Tally the lines in the entries below that contain the string "acting", matching case exactly, and reply with the number alone.

■ ■ ■ ■

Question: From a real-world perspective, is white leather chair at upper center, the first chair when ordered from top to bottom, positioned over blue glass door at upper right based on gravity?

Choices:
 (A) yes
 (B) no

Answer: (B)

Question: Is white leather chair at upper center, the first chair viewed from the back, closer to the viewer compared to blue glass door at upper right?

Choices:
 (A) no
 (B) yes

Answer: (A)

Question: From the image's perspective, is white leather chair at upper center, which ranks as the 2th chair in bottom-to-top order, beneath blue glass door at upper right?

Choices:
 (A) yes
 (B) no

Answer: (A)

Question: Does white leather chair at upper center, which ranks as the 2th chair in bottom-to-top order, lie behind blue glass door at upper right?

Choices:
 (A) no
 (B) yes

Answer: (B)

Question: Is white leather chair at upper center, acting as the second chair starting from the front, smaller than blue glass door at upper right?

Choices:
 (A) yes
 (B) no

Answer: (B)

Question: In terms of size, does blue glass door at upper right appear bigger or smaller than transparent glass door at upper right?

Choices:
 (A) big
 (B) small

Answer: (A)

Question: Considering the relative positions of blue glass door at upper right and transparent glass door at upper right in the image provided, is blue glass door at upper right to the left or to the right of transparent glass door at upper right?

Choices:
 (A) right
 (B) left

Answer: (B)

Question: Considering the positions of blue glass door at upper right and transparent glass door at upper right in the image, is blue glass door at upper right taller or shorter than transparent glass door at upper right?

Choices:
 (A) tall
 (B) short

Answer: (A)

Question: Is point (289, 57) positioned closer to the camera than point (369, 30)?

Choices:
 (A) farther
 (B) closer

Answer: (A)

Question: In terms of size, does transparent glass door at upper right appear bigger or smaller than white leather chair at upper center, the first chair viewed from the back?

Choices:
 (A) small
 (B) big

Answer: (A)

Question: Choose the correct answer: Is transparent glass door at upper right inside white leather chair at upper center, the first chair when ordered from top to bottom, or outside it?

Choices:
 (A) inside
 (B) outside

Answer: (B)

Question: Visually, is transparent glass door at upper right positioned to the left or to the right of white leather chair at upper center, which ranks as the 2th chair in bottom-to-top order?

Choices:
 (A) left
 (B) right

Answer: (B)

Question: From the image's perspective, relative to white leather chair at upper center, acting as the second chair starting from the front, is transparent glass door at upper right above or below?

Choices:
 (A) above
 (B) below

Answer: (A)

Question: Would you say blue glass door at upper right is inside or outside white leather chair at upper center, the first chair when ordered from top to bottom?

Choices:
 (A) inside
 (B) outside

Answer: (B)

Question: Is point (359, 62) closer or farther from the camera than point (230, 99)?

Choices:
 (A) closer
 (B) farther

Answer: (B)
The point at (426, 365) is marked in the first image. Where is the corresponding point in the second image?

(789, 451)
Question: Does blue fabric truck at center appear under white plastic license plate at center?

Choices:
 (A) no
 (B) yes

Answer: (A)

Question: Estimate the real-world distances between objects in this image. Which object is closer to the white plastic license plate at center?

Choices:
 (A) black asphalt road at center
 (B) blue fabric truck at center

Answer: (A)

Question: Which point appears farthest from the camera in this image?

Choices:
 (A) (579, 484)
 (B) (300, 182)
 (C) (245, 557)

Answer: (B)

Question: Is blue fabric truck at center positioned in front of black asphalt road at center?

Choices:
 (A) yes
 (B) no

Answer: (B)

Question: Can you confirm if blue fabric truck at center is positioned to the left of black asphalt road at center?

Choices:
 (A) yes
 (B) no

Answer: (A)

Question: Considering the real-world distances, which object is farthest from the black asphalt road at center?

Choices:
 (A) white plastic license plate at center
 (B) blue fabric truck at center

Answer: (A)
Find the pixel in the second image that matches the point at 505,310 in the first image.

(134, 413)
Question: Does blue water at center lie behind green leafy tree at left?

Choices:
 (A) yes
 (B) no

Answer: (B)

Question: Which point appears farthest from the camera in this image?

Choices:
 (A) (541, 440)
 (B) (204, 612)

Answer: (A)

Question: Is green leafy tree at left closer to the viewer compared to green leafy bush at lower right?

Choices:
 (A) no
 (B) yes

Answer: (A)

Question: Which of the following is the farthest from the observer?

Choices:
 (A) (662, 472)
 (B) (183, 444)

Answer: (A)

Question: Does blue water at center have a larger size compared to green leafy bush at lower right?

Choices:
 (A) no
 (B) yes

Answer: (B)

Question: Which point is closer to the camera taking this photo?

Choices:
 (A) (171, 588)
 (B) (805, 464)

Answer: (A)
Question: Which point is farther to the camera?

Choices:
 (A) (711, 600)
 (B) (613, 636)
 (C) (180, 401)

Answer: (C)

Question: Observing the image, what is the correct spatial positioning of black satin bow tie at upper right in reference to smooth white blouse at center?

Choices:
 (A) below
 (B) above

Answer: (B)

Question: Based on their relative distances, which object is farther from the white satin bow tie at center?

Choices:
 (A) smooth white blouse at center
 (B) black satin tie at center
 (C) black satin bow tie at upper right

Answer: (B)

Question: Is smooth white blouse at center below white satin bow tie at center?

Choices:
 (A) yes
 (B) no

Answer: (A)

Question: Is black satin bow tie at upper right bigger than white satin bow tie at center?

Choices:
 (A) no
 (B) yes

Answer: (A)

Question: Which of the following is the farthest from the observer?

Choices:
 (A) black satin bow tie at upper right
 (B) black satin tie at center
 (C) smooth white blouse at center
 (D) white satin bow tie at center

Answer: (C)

■ ■ ■ ■

Task result :: 2